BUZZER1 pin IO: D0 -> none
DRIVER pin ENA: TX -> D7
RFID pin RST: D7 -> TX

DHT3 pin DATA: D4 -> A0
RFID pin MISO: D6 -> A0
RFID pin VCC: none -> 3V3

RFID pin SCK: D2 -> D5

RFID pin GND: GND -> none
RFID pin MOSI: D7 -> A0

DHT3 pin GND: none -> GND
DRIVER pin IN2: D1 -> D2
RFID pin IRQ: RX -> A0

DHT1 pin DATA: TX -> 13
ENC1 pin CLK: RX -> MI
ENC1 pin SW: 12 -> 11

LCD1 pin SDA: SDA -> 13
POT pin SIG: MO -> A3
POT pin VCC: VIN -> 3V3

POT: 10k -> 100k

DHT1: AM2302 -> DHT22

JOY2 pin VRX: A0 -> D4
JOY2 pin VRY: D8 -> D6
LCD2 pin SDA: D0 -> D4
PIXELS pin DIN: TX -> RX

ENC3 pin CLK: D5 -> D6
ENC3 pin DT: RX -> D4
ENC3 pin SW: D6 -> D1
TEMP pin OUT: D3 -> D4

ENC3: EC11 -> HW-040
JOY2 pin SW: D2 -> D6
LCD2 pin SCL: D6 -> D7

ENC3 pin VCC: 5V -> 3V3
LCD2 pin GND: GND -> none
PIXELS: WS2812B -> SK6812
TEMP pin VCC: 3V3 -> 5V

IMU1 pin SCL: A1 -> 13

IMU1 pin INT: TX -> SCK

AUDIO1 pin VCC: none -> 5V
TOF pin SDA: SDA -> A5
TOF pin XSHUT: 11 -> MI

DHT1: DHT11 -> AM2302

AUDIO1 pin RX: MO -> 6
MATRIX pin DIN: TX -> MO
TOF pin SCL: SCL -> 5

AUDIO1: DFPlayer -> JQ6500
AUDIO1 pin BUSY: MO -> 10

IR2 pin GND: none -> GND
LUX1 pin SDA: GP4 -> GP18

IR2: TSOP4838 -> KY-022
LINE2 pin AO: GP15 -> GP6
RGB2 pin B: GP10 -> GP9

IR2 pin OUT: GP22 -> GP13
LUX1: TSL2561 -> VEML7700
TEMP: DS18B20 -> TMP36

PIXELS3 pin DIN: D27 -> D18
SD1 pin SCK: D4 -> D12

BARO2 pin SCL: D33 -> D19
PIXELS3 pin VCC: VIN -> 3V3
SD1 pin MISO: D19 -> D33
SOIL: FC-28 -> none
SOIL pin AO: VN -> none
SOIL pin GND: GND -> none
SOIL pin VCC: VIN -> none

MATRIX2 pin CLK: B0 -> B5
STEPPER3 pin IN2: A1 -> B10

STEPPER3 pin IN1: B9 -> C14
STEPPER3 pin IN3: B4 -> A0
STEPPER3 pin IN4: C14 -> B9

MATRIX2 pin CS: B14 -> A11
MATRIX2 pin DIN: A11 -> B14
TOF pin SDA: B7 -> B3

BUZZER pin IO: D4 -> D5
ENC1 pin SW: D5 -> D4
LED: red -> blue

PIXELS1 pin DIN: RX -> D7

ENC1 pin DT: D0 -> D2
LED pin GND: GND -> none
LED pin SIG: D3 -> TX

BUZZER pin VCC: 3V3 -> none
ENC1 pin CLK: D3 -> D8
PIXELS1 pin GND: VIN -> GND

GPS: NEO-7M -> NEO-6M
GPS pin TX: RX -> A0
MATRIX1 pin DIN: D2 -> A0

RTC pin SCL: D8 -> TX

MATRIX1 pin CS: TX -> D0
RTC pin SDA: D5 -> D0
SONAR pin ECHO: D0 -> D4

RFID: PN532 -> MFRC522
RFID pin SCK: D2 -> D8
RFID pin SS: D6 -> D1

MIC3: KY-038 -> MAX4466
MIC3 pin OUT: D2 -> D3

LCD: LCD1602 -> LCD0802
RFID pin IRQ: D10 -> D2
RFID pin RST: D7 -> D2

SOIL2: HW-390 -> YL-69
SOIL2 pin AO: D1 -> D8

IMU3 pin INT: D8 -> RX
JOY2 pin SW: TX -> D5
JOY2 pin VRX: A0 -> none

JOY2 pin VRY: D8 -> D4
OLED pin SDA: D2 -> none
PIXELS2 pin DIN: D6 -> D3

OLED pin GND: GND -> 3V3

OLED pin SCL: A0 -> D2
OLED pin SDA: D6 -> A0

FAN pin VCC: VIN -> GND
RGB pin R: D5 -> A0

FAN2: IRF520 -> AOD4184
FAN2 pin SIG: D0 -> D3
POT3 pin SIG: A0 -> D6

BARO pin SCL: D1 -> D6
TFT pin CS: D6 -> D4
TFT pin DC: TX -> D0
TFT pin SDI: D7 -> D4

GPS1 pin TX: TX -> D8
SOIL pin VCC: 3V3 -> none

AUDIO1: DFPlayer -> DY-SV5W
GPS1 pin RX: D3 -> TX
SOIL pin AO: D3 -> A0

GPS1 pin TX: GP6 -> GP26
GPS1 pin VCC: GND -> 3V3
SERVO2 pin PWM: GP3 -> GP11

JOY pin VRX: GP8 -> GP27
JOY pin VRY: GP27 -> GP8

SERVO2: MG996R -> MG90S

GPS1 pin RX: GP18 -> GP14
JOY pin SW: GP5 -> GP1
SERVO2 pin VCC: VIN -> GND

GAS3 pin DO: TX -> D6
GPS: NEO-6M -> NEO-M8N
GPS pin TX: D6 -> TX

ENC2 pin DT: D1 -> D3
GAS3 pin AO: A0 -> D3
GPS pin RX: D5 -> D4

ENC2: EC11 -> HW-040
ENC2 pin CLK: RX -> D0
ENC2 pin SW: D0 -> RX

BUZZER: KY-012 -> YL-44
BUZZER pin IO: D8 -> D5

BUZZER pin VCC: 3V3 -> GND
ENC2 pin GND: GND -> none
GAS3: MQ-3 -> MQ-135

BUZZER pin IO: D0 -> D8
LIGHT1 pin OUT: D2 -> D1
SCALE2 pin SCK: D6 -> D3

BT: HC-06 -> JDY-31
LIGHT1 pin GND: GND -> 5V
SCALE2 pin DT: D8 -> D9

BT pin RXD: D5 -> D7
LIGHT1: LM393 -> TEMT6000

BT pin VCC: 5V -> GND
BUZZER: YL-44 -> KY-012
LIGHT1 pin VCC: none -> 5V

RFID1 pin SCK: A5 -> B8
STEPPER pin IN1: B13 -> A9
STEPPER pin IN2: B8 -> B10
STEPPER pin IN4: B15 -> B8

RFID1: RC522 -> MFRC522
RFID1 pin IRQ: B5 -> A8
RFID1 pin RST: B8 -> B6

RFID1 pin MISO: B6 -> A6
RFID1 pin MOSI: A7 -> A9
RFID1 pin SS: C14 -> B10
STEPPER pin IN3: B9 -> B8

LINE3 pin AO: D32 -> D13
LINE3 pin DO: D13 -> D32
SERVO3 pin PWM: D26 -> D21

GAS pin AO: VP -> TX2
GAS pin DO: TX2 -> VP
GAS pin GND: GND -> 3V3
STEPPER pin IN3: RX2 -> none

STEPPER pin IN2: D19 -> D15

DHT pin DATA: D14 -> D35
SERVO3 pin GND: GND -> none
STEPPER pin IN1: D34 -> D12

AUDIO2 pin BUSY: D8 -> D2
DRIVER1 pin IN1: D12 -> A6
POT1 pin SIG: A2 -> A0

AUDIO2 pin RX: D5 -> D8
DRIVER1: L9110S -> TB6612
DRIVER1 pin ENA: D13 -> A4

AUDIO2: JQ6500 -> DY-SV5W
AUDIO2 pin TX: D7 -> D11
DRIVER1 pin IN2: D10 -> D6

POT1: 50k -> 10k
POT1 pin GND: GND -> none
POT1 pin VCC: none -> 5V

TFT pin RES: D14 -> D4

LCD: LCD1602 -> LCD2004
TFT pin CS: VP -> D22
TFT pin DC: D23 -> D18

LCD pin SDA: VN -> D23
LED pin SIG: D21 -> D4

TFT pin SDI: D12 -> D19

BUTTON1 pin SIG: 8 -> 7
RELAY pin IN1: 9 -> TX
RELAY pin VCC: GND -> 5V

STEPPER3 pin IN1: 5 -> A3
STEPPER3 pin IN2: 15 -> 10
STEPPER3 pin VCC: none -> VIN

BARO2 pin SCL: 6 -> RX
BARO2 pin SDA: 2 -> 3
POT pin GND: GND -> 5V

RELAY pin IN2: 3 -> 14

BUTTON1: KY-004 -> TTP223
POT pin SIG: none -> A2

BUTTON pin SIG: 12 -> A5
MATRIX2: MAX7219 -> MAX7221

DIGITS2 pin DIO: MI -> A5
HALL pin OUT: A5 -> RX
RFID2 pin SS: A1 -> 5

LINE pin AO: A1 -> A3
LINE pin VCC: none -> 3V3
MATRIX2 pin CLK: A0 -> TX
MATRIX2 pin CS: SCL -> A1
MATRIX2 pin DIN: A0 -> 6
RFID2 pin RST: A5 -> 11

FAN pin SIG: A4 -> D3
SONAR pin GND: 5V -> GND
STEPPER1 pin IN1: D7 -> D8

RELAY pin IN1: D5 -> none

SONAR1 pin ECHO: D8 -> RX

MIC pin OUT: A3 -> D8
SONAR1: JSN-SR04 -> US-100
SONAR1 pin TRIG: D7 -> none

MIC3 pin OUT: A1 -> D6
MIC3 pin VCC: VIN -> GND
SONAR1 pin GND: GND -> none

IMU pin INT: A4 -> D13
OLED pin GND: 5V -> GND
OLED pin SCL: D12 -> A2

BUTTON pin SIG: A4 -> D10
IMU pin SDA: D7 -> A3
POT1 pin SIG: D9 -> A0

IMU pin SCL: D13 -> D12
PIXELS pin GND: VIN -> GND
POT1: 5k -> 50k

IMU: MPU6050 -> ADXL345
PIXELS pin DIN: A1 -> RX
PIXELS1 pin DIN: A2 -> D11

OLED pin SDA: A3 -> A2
####################
Aim of the task |
Would you copy, unchanged, the stretch of the records above that begins at the line containing "RFID pin IRQ: RX -> A0" and ends at the line containing "TEMP pin VCC: 3V3 -> 5V", and only that?

Solution to this exercise |
RFID pin IRQ: RX -> A0

DHT1 pin DATA: TX -> 13
ENC1 pin CLK: RX -> MI
ENC1 pin SW: 12 -> 11

LCD1 pin SDA: SDA -> 13
POT pin SIG: MO -> A3
POT pin VCC: VIN -> 3V3

POT: 10k -> 100k

DHT1: AM2302 -> DHT22

JOY2 pin VRX: A0 -> D4
JOY2 pin VRY: D8 -> D6
LCD2 pin SDA: D0 -> D4
PIXELS pin DIN: TX -> RX

ENC3 pin CLK: D5 -> D6
ENC3 pin DT: RX -> D4
ENC3 pin SW: D6 -> D1
TEMP pin OUT: D3 -> D4

ENC3: EC11 -> HW-040
JOY2 pin SW: D2 -> D6
LCD2 pin SCL: D6 -> D7

ENC3 pin VCC: 5V -> 3V3
LCD2 pin GND: GND -> none
PIXELS: WS2812B -> SK6812
TEMP pin VCC: 3V3 -> 5V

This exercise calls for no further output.